TASK TO CARRY OUT:
Filter this data down to the lines that hold "eraser", and copy them.

SOURCE MATERIAL:
---

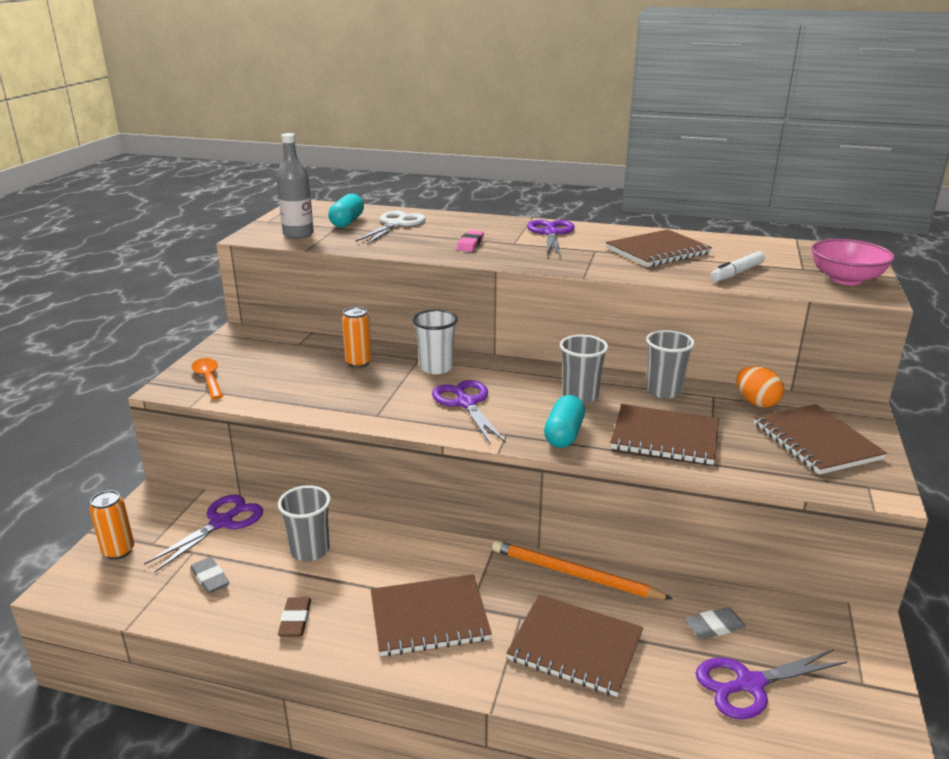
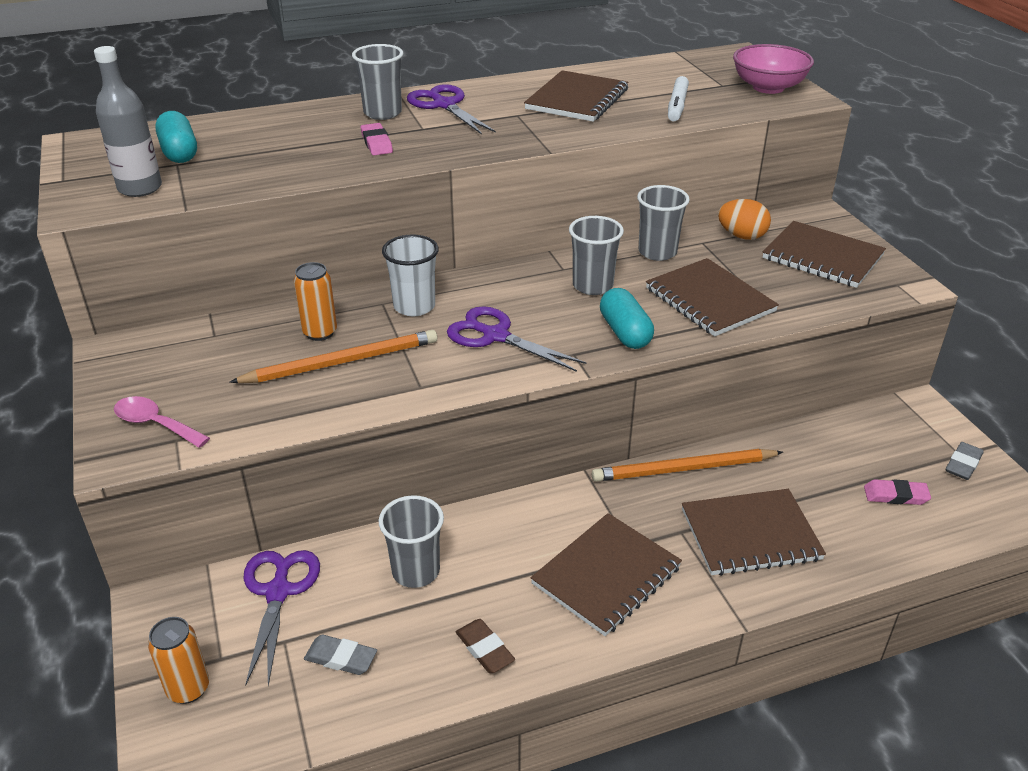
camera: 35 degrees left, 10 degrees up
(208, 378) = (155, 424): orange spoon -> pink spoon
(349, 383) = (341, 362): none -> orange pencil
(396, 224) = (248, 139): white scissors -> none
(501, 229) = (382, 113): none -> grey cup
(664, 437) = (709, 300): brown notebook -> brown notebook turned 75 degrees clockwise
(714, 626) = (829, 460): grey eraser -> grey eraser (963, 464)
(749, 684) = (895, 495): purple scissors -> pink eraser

---

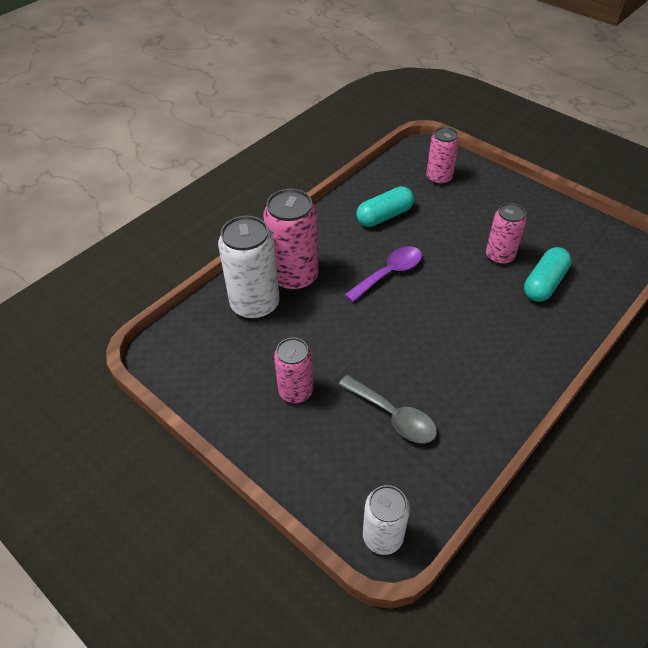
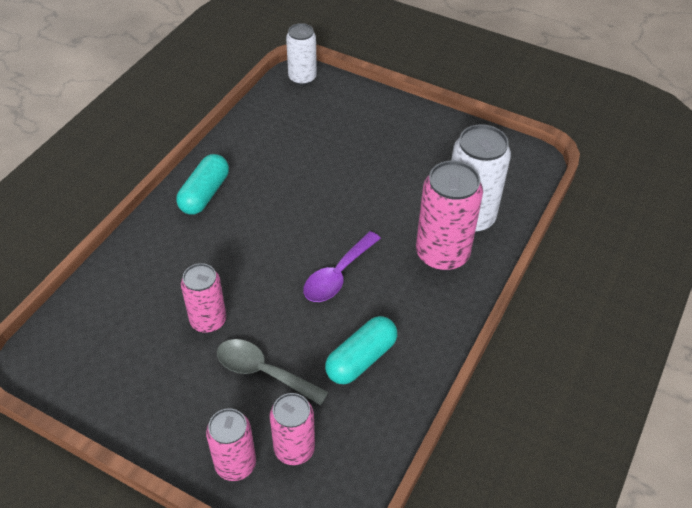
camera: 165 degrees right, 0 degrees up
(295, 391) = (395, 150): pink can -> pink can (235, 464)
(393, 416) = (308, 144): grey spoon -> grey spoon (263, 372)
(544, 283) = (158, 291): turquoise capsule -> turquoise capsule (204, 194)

---

FINISHED EXERCISE:
(714, 626) = (829, 460): grey eraser -> grey eraser (963, 464)
(749, 684) = (895, 495): purple scissors -> pink eraser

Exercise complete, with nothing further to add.